*** Information shown ***

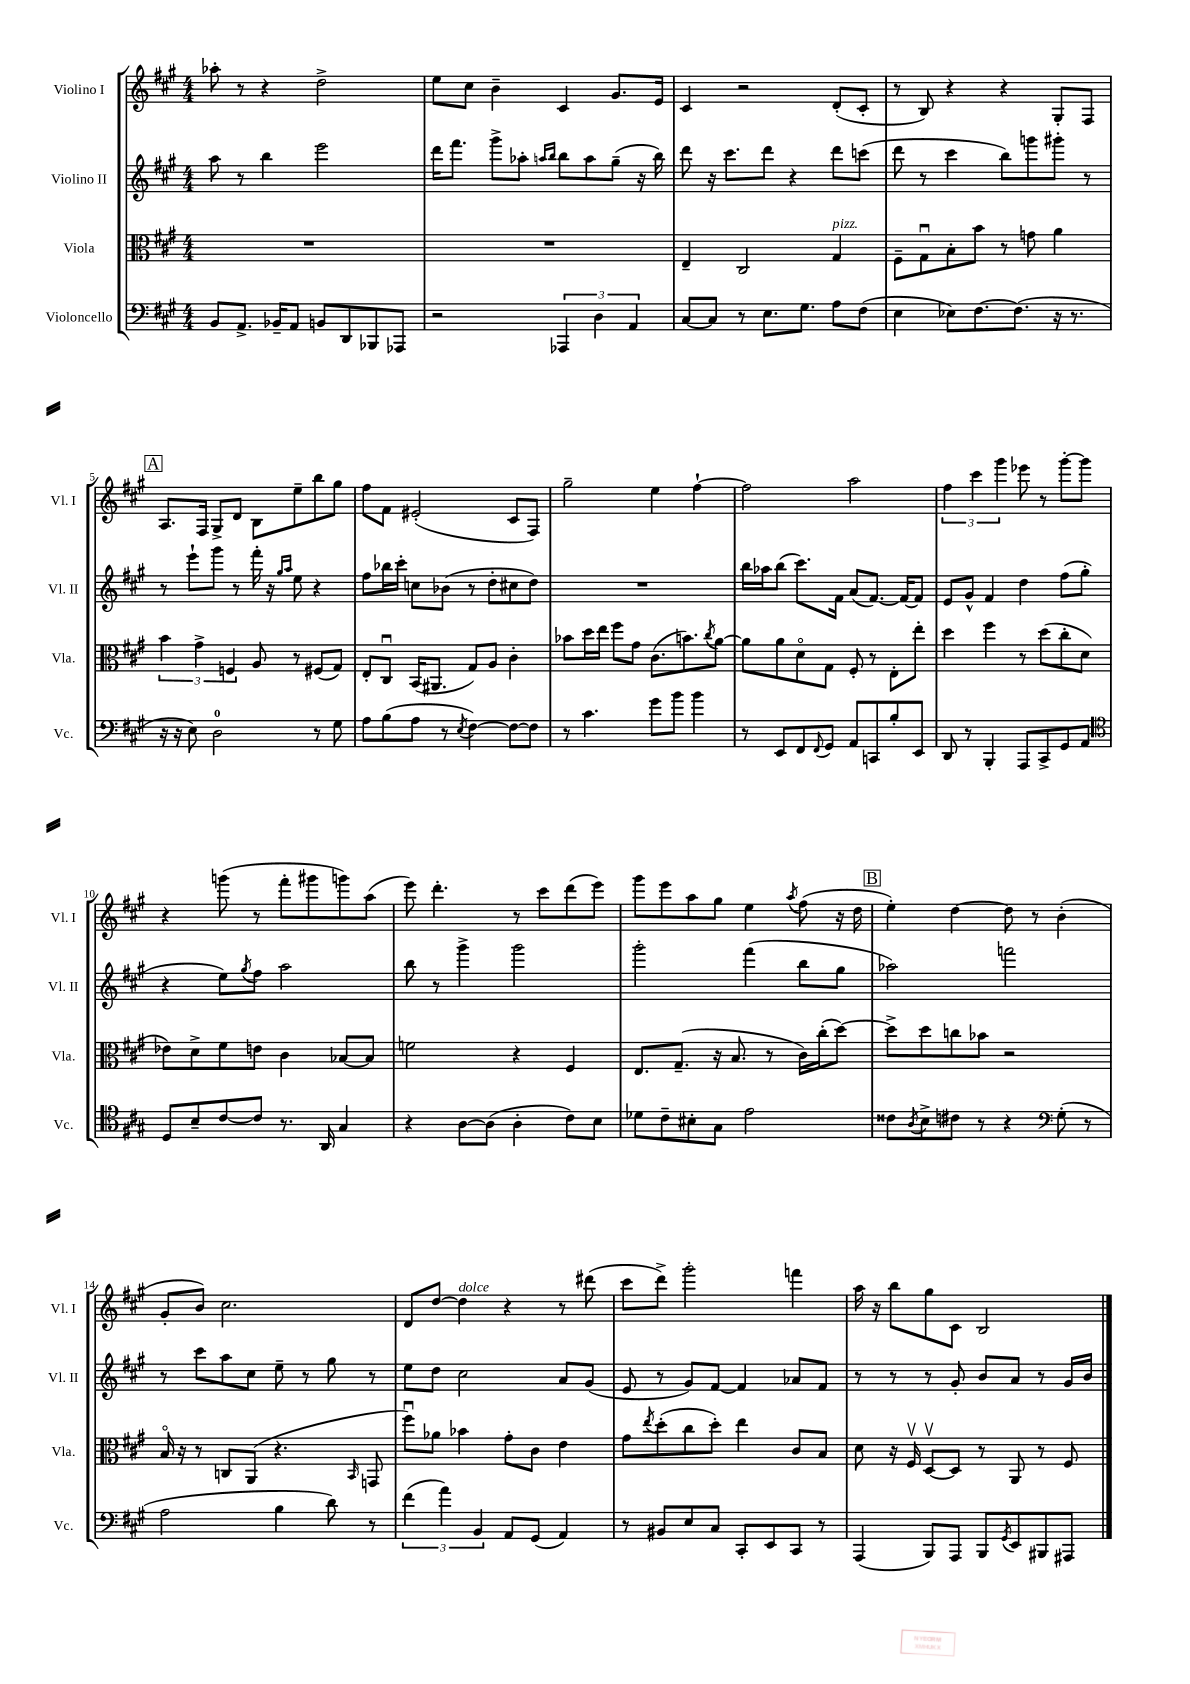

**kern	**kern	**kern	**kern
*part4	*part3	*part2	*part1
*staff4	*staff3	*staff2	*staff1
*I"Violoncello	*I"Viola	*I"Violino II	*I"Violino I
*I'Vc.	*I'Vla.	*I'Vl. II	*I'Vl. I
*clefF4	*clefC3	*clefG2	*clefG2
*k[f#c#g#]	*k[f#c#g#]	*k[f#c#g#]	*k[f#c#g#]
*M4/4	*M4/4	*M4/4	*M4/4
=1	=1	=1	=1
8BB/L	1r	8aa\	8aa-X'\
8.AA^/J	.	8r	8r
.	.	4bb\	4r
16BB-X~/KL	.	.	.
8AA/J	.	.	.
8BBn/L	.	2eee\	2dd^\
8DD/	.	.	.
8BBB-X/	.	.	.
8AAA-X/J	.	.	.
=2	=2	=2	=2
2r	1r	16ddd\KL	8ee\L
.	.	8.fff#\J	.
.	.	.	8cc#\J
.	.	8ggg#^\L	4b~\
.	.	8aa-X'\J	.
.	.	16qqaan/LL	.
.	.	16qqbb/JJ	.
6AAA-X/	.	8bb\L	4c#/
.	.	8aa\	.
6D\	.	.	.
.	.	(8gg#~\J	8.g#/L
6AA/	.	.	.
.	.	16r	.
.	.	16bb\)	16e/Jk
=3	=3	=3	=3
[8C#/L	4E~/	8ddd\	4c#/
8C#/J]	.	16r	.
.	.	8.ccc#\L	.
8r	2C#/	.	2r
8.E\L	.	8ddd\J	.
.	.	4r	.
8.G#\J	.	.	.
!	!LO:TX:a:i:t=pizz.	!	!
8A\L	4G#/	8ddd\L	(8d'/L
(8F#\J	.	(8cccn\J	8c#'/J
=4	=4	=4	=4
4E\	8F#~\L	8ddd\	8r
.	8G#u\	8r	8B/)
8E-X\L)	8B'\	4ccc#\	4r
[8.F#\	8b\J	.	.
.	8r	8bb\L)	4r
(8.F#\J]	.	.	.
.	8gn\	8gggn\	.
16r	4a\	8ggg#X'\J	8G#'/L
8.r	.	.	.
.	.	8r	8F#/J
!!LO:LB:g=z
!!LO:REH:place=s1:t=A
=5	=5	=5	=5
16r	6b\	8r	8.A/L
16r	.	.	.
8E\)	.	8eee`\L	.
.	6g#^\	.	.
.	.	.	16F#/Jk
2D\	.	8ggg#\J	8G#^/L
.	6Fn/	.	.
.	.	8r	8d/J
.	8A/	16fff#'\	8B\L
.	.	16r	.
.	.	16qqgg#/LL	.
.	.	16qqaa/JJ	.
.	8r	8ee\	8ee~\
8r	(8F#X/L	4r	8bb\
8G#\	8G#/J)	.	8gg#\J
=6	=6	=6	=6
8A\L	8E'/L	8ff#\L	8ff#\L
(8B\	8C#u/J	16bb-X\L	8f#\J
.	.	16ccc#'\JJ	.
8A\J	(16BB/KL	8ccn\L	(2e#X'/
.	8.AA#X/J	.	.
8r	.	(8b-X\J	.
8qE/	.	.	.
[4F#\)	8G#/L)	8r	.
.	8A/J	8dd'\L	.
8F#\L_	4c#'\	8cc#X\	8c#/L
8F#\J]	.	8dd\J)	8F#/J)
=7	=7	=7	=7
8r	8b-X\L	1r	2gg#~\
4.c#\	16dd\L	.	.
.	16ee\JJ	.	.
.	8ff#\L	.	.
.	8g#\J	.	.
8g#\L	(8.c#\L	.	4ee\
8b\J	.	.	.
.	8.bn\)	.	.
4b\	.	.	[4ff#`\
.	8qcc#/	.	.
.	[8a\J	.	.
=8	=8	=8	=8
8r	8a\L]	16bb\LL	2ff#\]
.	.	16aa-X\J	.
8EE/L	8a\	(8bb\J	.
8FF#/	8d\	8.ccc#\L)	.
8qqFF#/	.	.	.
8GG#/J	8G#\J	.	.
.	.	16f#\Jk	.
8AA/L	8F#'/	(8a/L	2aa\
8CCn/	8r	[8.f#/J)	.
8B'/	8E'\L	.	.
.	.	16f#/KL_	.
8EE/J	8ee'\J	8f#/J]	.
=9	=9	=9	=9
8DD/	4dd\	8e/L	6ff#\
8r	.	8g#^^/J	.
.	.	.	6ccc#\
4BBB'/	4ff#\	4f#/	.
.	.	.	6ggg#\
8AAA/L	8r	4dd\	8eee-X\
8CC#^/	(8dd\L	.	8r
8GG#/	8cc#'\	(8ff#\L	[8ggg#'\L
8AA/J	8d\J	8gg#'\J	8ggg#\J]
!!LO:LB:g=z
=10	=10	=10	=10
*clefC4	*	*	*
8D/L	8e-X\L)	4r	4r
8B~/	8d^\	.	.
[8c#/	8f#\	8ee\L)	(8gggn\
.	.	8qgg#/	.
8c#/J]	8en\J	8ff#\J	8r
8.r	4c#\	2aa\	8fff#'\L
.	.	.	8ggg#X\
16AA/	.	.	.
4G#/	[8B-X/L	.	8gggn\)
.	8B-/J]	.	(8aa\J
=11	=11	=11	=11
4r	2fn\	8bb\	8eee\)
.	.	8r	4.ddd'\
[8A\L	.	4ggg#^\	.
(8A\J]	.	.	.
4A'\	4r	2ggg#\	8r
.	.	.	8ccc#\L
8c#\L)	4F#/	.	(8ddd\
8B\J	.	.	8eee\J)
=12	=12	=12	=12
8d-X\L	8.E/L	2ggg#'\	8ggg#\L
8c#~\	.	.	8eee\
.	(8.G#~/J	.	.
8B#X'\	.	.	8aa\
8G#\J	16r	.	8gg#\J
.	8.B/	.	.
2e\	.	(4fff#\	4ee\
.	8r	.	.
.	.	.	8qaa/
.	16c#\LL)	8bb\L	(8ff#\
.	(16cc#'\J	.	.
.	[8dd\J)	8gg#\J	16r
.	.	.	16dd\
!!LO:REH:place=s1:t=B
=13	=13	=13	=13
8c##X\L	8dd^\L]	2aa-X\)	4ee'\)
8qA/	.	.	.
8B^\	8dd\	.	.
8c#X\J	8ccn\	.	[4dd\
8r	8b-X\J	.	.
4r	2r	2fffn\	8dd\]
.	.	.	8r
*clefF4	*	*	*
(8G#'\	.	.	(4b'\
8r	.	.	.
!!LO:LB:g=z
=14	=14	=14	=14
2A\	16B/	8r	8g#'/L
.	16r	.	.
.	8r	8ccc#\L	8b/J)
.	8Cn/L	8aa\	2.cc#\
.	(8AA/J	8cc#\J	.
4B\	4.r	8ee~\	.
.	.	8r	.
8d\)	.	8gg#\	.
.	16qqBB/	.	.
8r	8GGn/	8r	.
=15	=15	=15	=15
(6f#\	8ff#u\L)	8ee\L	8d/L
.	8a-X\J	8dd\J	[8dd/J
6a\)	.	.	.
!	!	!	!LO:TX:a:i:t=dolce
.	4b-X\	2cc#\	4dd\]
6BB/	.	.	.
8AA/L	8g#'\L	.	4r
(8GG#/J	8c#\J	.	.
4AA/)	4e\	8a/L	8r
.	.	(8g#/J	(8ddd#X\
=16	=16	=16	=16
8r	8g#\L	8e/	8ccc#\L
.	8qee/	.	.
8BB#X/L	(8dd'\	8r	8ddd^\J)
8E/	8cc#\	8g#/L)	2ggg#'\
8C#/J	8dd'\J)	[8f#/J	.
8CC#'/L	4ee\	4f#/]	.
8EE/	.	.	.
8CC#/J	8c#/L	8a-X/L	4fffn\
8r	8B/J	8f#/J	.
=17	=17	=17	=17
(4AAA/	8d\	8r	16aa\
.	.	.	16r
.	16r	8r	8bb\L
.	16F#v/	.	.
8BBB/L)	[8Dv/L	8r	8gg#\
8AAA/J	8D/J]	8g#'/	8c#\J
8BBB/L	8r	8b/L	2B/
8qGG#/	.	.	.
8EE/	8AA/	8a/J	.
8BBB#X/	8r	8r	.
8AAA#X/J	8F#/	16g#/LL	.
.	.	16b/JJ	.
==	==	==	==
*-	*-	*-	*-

***
*** Information shown ***

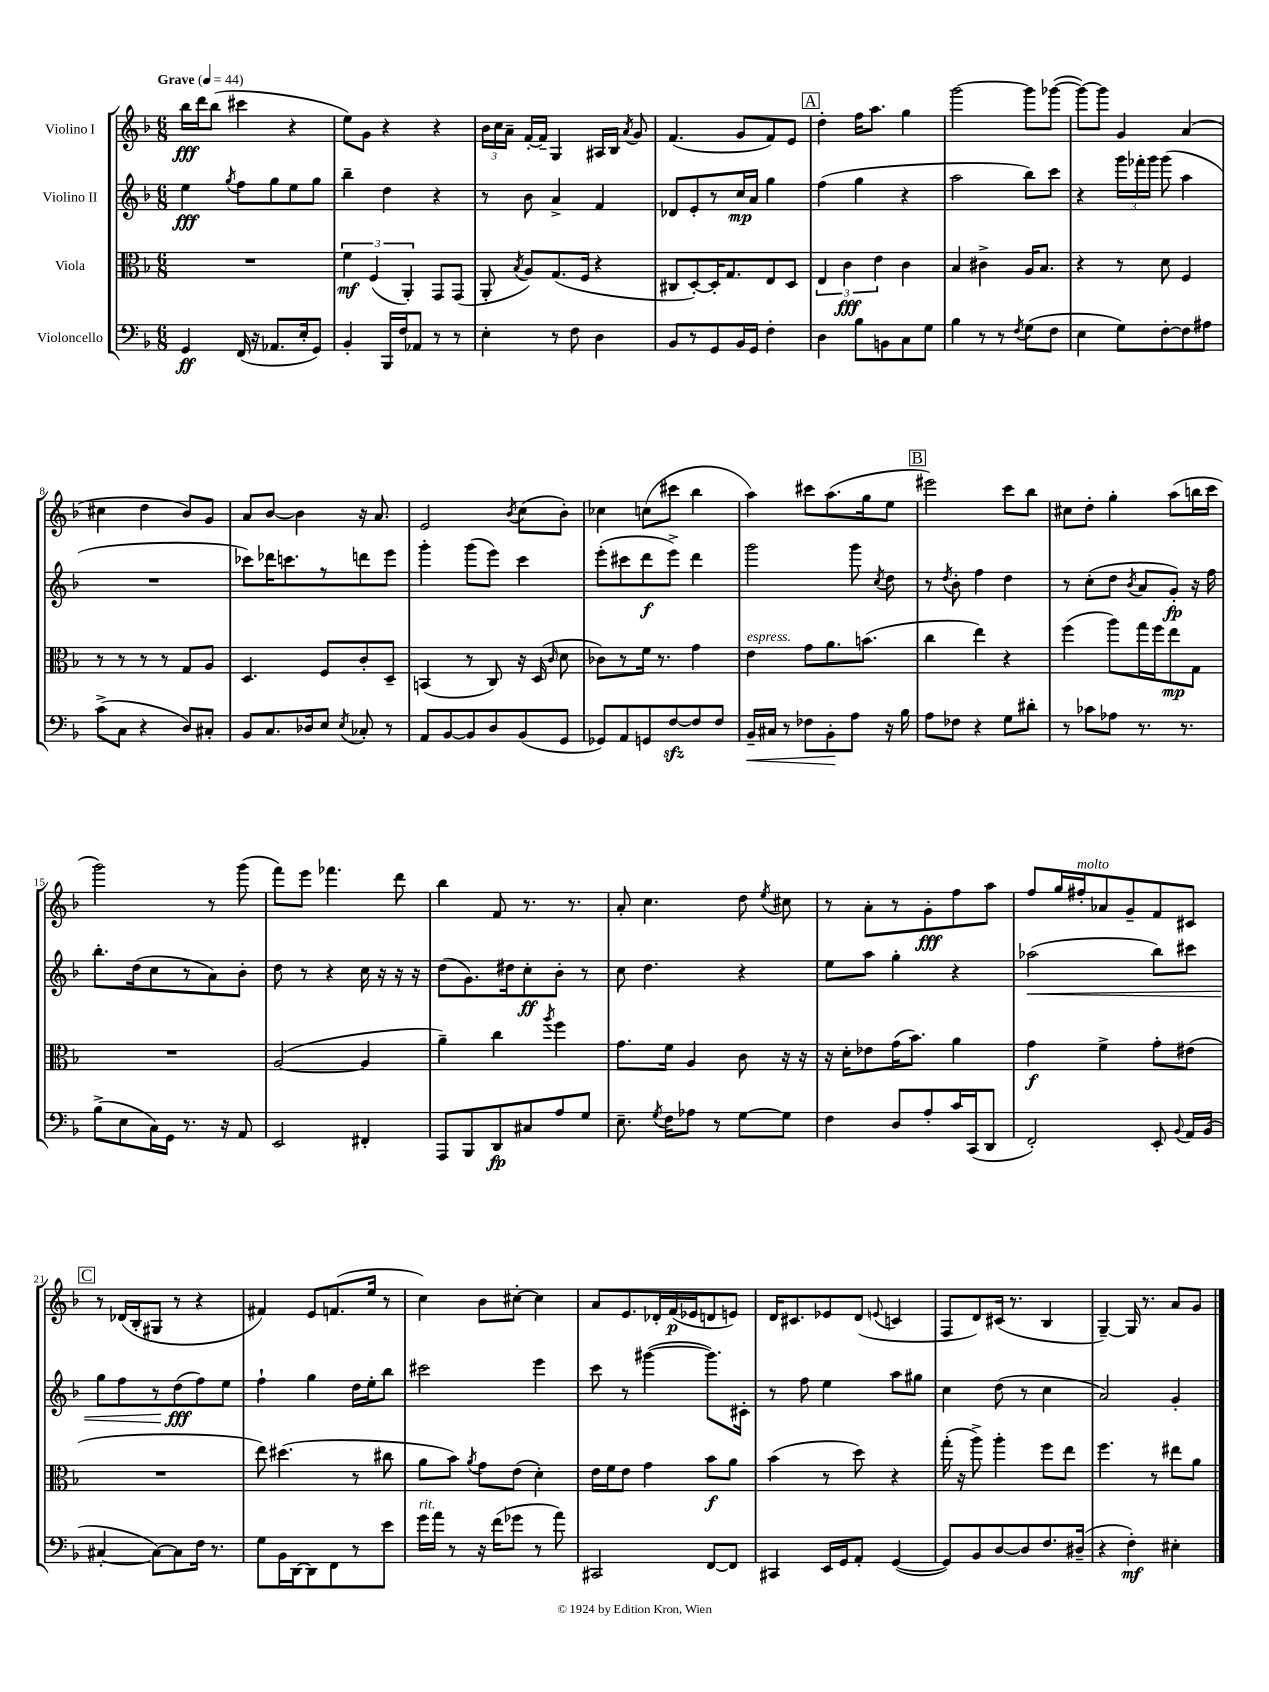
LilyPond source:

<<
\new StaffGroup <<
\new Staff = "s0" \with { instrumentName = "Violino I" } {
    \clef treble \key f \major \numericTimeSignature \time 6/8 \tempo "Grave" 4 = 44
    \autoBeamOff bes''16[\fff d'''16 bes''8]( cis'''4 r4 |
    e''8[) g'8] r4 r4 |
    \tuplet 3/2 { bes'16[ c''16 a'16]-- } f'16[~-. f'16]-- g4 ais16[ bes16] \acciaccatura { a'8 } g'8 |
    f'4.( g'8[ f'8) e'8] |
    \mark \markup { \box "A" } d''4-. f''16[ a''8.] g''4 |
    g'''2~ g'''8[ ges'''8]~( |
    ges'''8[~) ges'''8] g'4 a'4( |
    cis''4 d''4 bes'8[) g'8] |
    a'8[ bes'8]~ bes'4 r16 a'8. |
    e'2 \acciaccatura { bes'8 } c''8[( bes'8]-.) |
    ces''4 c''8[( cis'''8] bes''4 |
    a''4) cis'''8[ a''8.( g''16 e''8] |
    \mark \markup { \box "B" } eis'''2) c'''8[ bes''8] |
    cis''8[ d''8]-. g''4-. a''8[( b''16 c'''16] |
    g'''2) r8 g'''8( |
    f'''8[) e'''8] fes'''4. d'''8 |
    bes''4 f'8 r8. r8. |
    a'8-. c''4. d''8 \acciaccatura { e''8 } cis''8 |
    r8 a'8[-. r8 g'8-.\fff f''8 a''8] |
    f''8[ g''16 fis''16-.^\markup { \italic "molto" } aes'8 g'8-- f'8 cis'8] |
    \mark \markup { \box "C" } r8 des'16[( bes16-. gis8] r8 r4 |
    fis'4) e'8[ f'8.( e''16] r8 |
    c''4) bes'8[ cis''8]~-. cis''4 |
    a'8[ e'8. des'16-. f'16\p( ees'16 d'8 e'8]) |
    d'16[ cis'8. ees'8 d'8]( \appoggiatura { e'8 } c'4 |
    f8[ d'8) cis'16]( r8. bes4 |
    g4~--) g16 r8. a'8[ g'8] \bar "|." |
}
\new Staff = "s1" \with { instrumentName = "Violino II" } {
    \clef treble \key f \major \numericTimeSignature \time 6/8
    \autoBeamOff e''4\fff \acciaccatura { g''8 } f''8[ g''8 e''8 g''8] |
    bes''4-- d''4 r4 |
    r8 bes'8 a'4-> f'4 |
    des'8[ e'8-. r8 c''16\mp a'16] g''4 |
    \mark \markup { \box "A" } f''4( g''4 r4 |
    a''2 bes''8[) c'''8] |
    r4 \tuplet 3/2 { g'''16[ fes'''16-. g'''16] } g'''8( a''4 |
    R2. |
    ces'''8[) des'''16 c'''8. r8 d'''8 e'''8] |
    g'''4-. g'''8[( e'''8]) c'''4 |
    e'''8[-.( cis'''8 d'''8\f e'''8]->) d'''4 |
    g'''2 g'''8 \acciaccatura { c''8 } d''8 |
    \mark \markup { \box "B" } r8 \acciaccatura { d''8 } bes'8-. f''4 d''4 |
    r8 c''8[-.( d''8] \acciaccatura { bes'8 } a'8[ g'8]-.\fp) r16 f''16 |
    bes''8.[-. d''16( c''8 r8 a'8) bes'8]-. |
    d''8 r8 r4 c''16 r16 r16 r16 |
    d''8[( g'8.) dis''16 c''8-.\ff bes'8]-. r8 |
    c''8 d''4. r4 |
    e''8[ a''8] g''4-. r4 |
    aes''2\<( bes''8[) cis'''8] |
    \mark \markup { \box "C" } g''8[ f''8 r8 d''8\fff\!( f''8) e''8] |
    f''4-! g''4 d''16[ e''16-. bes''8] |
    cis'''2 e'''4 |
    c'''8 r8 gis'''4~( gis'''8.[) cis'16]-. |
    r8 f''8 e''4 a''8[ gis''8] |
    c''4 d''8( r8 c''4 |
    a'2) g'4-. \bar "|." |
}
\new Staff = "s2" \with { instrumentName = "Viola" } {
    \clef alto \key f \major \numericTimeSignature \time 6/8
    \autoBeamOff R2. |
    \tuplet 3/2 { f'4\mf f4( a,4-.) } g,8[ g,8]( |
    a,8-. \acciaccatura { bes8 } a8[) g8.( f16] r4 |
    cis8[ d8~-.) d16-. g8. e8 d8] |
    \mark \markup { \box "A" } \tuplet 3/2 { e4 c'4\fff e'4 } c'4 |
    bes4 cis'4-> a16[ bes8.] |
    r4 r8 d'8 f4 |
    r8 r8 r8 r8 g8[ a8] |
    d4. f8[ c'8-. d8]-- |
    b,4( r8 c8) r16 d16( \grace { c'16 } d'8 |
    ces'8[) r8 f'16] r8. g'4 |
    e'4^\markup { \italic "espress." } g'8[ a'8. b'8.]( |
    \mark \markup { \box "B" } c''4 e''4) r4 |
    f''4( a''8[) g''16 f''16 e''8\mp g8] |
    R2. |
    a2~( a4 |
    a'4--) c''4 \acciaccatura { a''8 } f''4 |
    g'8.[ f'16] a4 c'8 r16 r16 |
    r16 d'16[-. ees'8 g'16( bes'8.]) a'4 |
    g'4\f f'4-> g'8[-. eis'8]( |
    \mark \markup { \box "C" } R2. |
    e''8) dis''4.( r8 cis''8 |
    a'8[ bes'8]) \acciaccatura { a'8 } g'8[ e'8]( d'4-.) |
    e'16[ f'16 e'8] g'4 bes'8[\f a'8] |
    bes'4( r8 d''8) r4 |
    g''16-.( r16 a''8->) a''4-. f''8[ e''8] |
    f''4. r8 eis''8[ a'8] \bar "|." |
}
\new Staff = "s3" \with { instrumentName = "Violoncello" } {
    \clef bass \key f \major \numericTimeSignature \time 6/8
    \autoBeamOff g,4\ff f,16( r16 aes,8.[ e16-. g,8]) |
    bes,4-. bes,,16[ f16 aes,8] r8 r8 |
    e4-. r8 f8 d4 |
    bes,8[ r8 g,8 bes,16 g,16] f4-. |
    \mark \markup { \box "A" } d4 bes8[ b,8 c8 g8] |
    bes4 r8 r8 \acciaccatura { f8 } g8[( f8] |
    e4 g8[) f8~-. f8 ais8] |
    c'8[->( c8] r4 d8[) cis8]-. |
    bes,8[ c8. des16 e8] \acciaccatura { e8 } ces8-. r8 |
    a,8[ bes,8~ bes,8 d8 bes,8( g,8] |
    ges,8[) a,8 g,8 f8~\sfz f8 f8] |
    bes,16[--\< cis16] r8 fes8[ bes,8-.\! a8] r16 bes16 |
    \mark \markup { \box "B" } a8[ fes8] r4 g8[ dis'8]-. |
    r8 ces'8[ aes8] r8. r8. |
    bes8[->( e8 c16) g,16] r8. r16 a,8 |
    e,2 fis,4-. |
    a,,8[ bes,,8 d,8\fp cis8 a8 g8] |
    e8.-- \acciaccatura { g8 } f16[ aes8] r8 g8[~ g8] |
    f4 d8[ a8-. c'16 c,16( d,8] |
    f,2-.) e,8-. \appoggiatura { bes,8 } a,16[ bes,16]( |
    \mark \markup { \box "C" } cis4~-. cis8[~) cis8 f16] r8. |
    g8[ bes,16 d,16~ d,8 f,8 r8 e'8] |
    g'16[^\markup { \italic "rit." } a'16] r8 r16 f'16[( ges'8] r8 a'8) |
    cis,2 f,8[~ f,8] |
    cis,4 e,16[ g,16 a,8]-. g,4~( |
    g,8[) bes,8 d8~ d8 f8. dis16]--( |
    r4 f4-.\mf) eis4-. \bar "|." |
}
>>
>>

***

The request:
Locate every line in the items above that contains the string "italic", and copy each of those lines. Matching is case-sensitive.

Completed task:
    f''8[ g''16 fis''16-.^\markup { \italic "molto" } aes'8 g'8-- f'8 cis'8] |
    e'4^\markup { \italic "espress." } g'8[ a'8. b'8.]( |
    g'16[^\markup { \italic "rit." } a'16] r8 r16 f'16[( ges'8] r8 a'8) |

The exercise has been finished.